§ Activity
Start to finish, return the listing below exactly, pictures excluded.

§ Data for processing
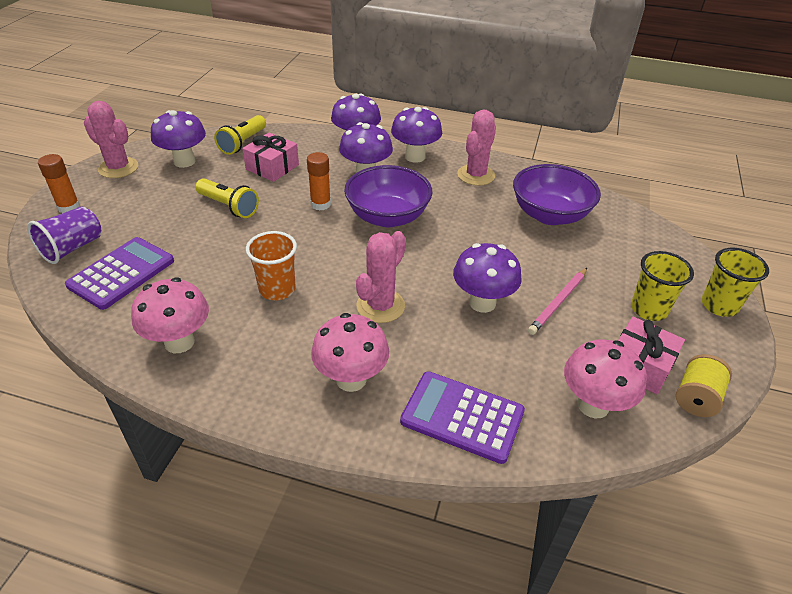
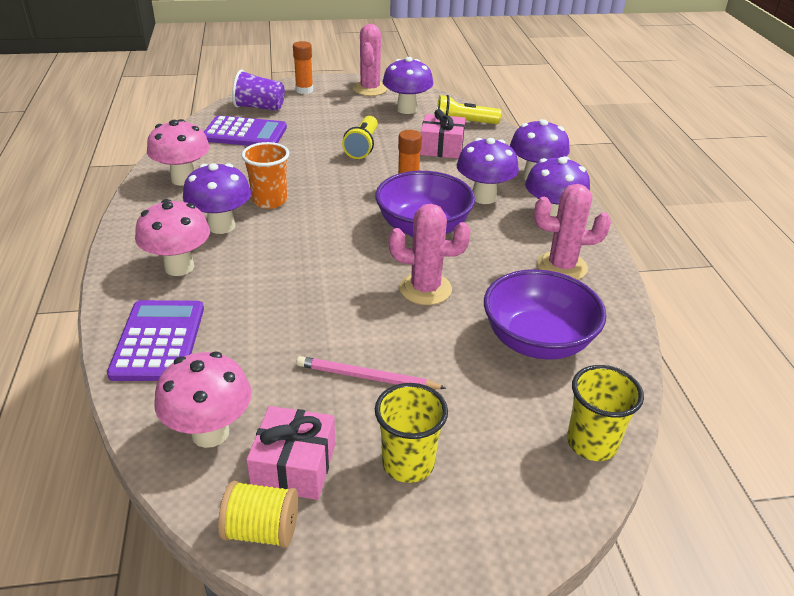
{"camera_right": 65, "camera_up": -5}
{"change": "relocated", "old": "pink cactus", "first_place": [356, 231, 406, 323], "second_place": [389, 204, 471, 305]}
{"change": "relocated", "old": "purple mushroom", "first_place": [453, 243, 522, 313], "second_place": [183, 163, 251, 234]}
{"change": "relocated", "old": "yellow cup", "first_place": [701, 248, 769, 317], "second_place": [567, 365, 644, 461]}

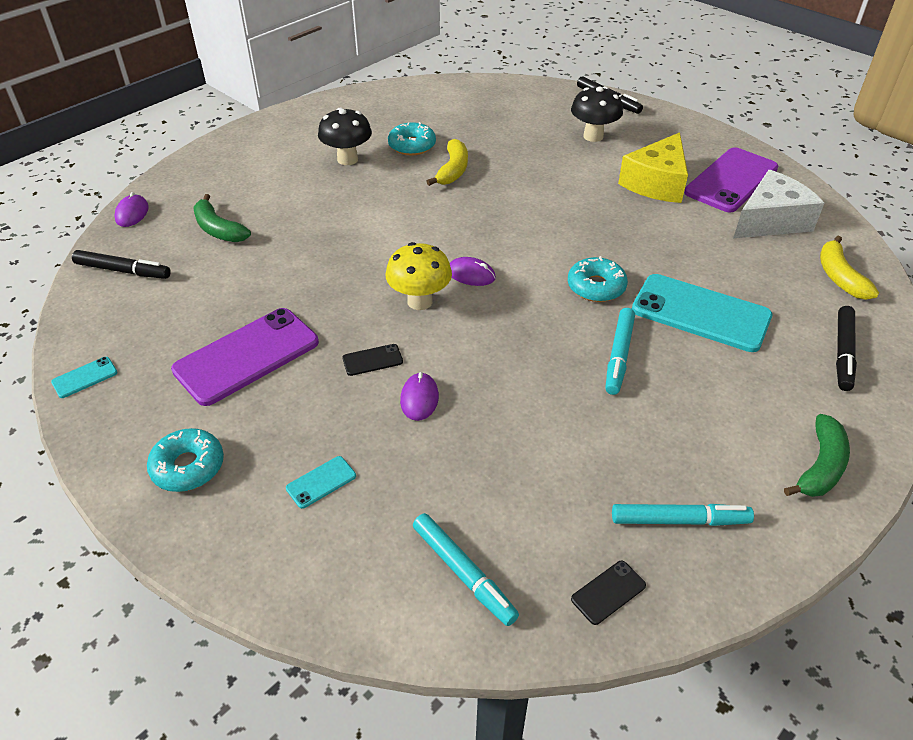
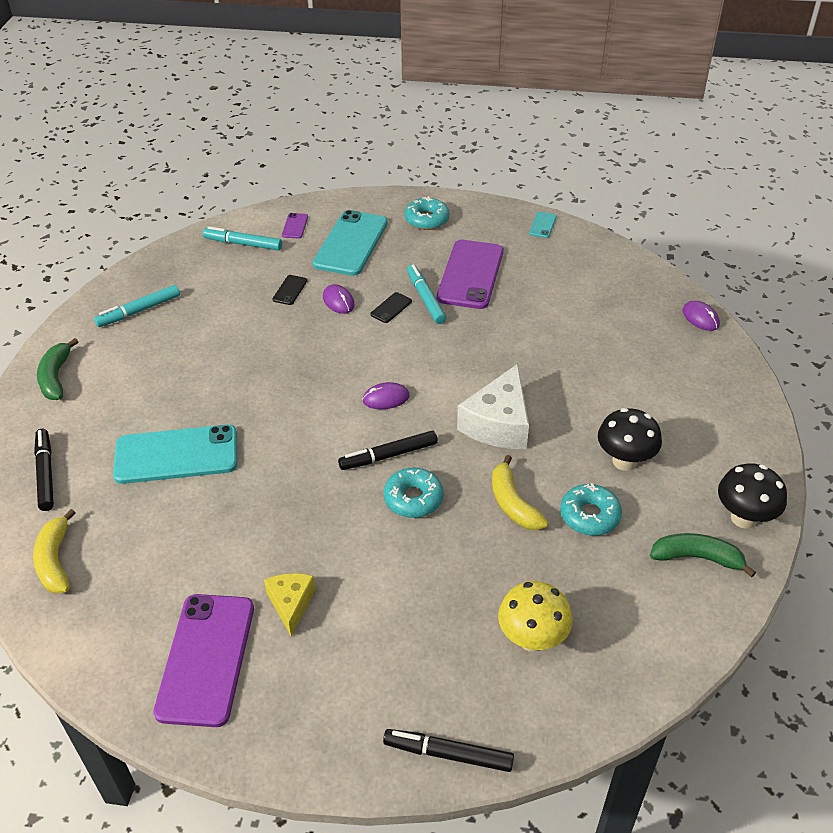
{"camera_right": 145, "camera_up": 0}
{"change": "appeared", "new": "purple phone", "second_place": [282, 213, 308, 239]}
{"change": "relocated", "old": "black marker", "first_place": [72, 250, 171, 279], "second_place": [338, 430, 438, 470]}
{"change": "relocated", "old": "green banana", "first_place": [193, 194, 251, 242], "second_place": [650, 533, 756, 578]}
{"change": "relocated", "old": "yellow mushroom", "first_place": [386, 242, 452, 310], "second_place": [498, 581, 573, 652]}
{"change": "relocated", "old": "turquoise donut", "first_place": [568, 256, 628, 302], "second_place": [384, 468, 443, 518]}
{"change": "relocated", "old": "black mushroom", "first_place": [571, 86, 623, 142], "second_place": [718, 463, 787, 529]}
{"change": "relocated", "old": "black phone", "first_place": [571, 561, 646, 625], "second_place": [272, 275, 307, 305]}
{"change": "relocated", "old": "turquoise marker", "first_place": [605, 308, 635, 395], "second_place": [407, 264, 447, 324]}
{"change": "relocated", "old": "white cheese", "first_place": [734, 170, 824, 238], "second_place": [457, 364, 529, 449]}
{"change": "spun", "old": "yellow banana", "first_place": [820, 236, 879, 300], "second_place": [33, 509, 76, 594], "degrees": -150}
{"change": "size", "old": "turquoise phone", "first_place": [286, 456, 356, 509], "second_place": [313, 210, 388, 276], "factor": 2.38}
{"change": "size", "old": "yellow cheese", "first_place": [618, 132, 688, 203], "second_place": [264, 573, 316, 637], "factor": 0.58}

§ Exercise result
{"camera_right": 65, "camera_up": -5}
{"change": "relocated", "old": "pink cactus", "first_place": [356, 231, 406, 323], "second_place": [389, 204, 471, 305]}
{"change": "relocated", "old": "purple mushroom", "first_place": [453, 243, 522, 313], "second_place": [183, 163, 251, 234]}
{"change": "relocated", "old": "yellow cup", "first_place": [701, 248, 769, 317], "second_place": [567, 365, 644, 461]}

{"camera_right": 145, "camera_up": 0}
{"change": "appeared", "new": "purple phone", "second_place": [282, 213, 308, 239]}
{"change": "relocated", "old": "black marker", "first_place": [72, 250, 171, 279], "second_place": [338, 430, 438, 470]}
{"change": "relocated", "old": "green banana", "first_place": [193, 194, 251, 242], "second_place": [650, 533, 756, 578]}
{"change": "relocated", "old": "yellow mushroom", "first_place": [386, 242, 452, 310], "second_place": [498, 581, 573, 652]}
{"change": "relocated", "old": "turquoise donut", "first_place": [568, 256, 628, 302], "second_place": [384, 468, 443, 518]}
{"change": "relocated", "old": "black mushroom", "first_place": [571, 86, 623, 142], "second_place": [718, 463, 787, 529]}
{"change": "relocated", "old": "black phone", "first_place": [571, 561, 646, 625], "second_place": [272, 275, 307, 305]}
{"change": "relocated", "old": "turquoise marker", "first_place": [605, 308, 635, 395], "second_place": [407, 264, 447, 324]}
{"change": "relocated", "old": "white cheese", "first_place": [734, 170, 824, 238], "second_place": [457, 364, 529, 449]}
{"change": "spun", "old": "yellow banana", "first_place": [820, 236, 879, 300], "second_place": [33, 509, 76, 594], "degrees": -150}
{"change": "size", "old": "turquoise phone", "first_place": [286, 456, 356, 509], "second_place": [313, 210, 388, 276], "factor": 2.38}
{"change": "size", "old": "yellow cheese", "first_place": [618, 132, 688, 203], "second_place": [264, 573, 316, 637], "factor": 0.58}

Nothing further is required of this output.